● **TASK TO COMPLETE**:
The result should be every line of the listing that contains "brown".
*** TASK DATA ***
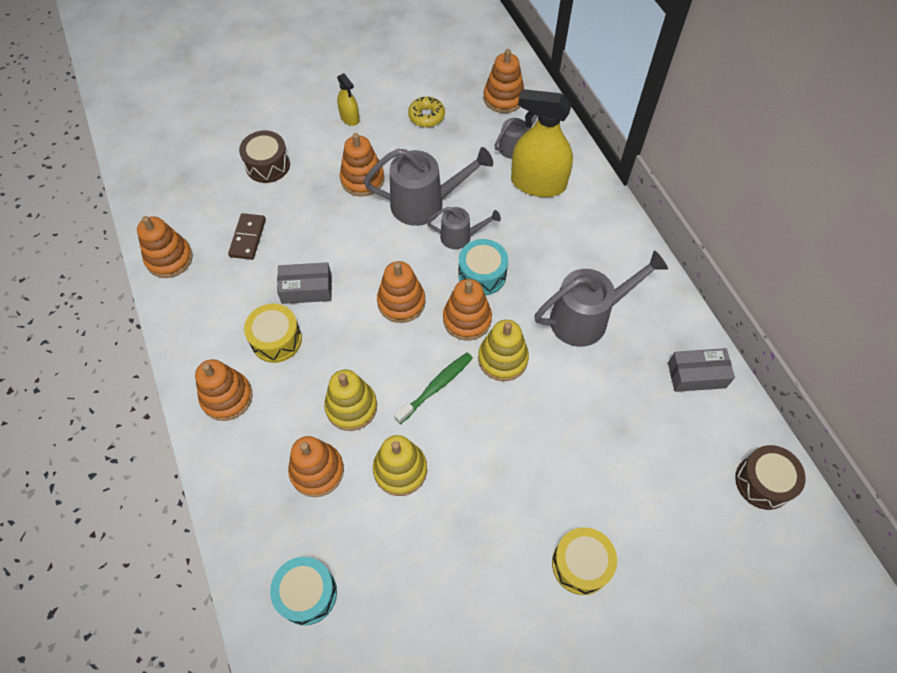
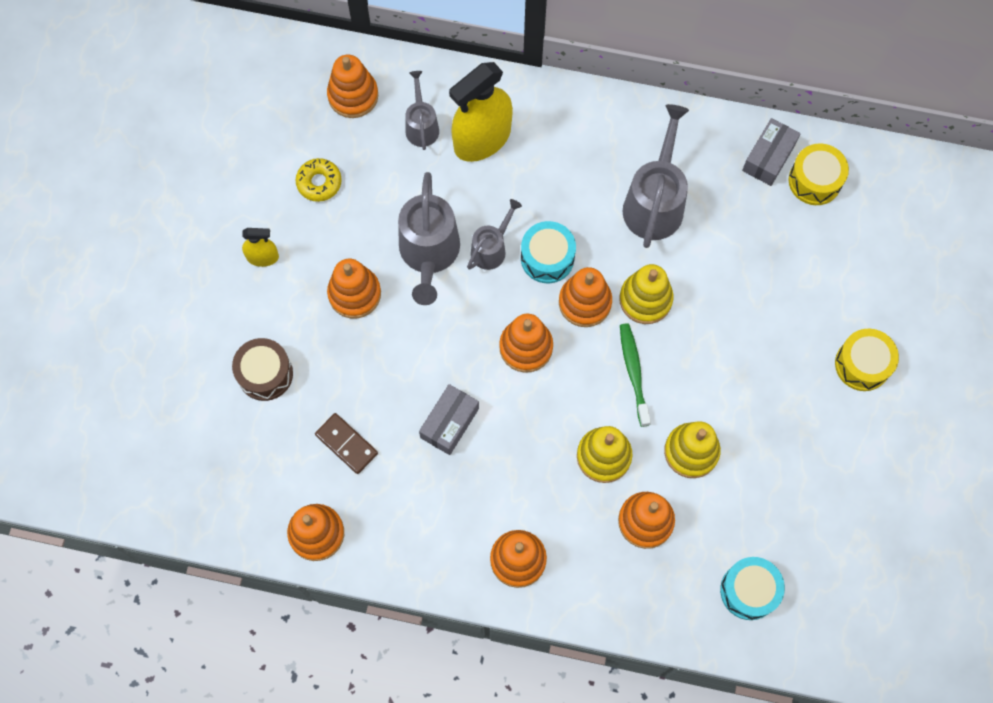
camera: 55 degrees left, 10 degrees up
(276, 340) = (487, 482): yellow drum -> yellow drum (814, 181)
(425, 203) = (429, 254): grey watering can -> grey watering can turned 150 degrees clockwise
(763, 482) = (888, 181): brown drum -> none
*** End of TASK DATA ***
*** TASK DATA ***
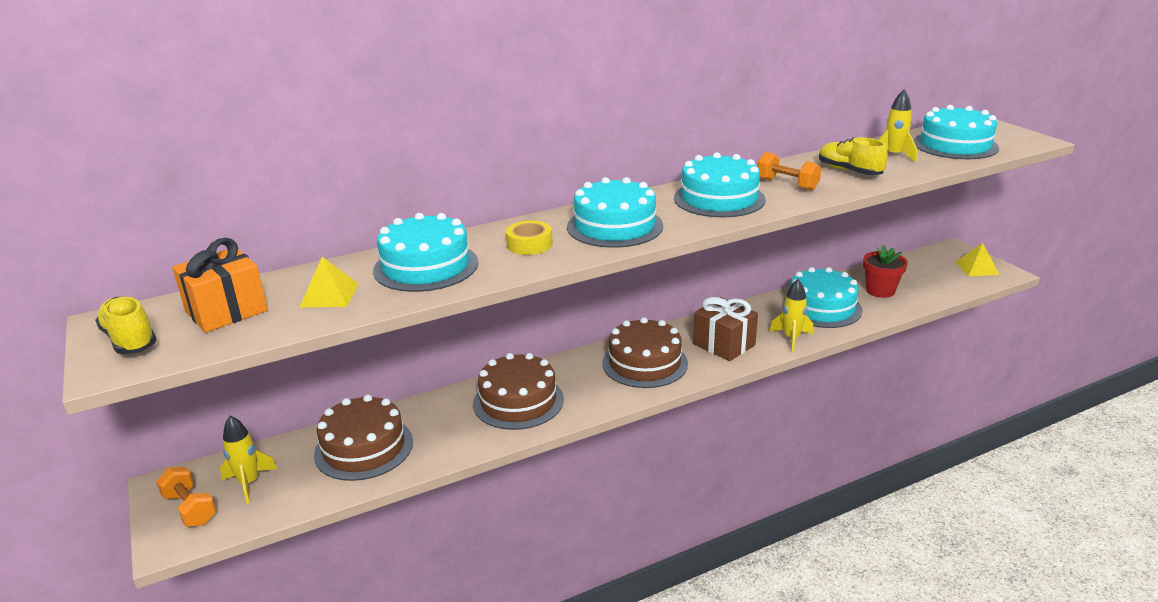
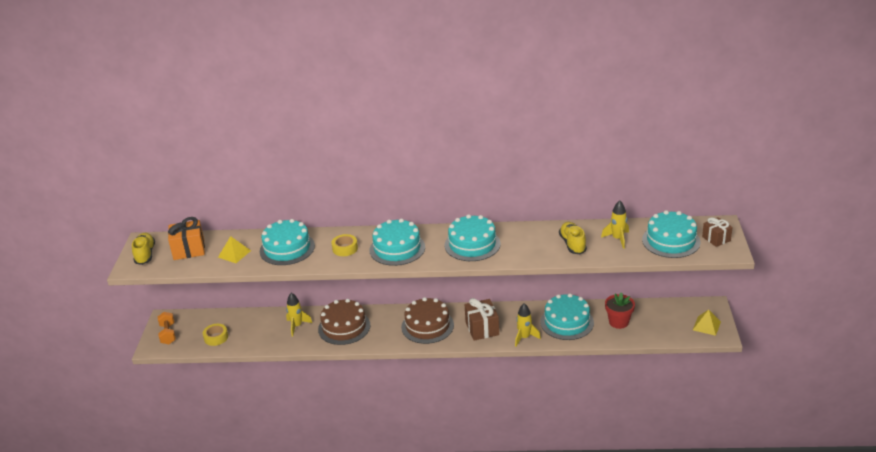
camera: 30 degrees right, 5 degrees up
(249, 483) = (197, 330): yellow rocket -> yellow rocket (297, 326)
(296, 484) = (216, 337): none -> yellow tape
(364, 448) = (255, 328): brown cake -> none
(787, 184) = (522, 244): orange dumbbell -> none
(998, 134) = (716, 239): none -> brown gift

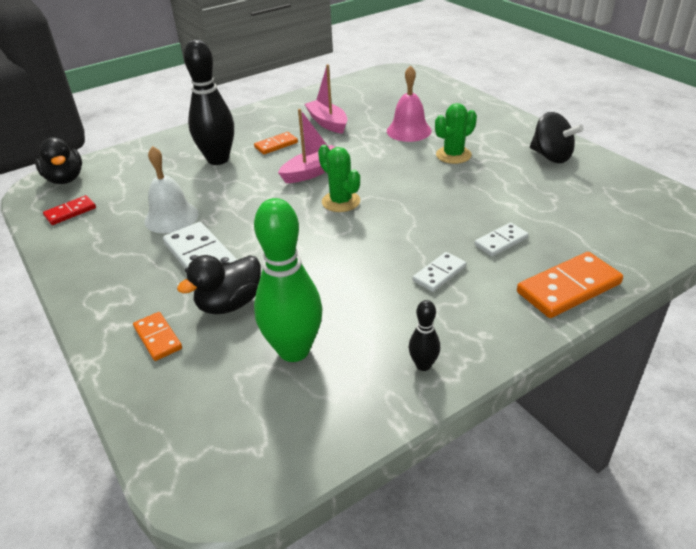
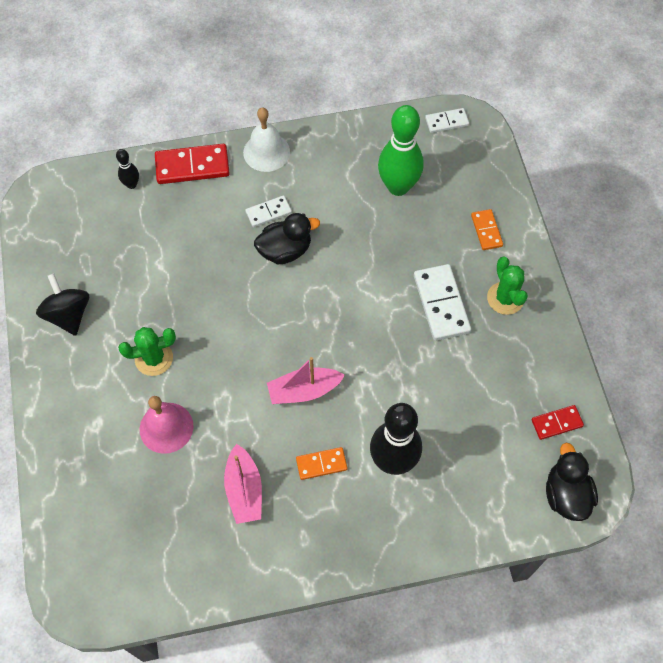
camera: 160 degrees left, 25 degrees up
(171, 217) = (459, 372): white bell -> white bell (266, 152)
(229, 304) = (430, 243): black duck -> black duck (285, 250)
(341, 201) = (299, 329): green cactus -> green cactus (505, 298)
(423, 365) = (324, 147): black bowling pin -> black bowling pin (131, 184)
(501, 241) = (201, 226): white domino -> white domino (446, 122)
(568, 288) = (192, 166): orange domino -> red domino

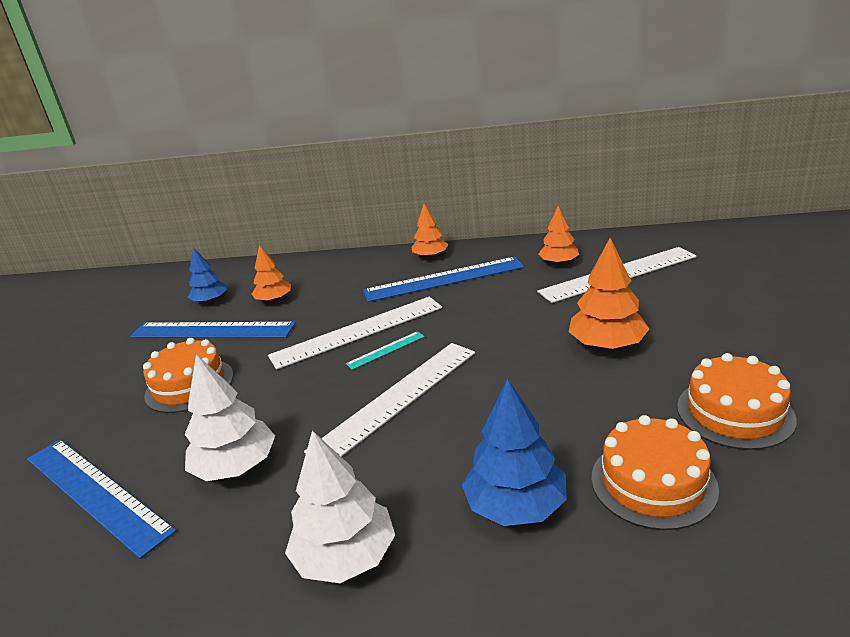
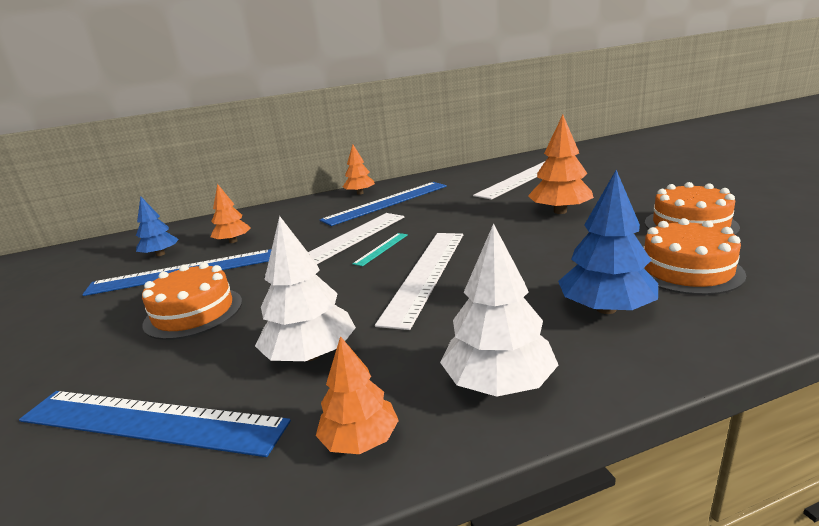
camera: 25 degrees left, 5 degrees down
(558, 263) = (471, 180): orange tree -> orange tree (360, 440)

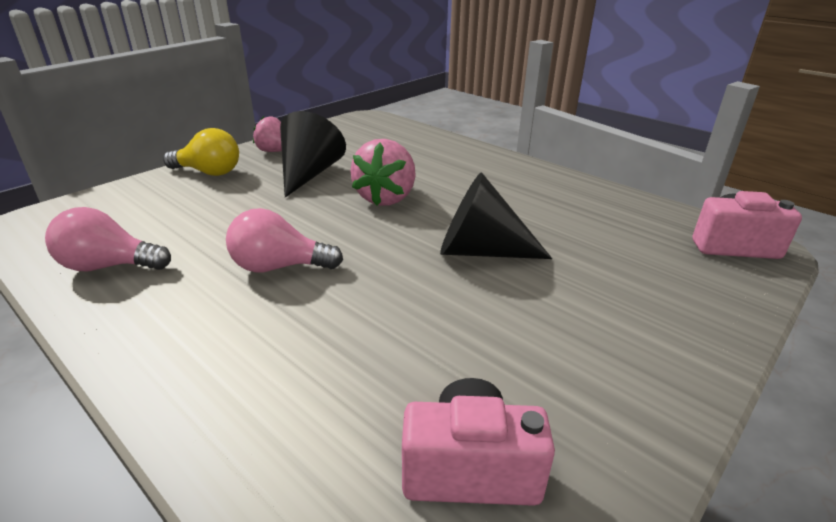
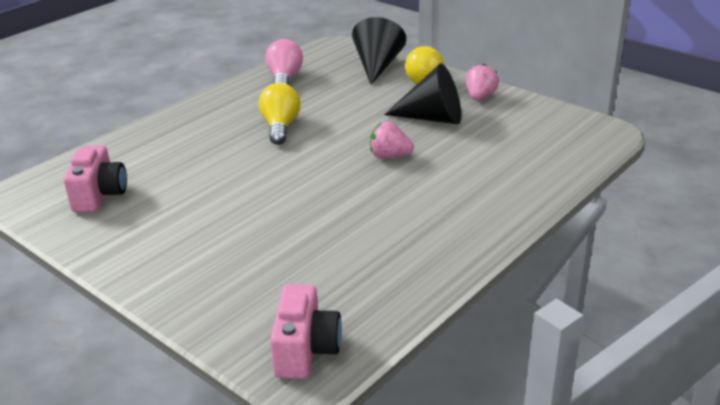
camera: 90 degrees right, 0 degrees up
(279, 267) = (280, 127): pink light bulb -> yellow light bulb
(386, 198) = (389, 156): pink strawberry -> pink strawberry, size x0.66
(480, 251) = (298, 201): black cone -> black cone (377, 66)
*** End of TASK DATA ***
● **SOLUTION**:
(763, 482) = (888, 181): brown drum -> none
(364, 448) = (255, 328): brown cake -> none
(998, 134) = (716, 239): none -> brown gift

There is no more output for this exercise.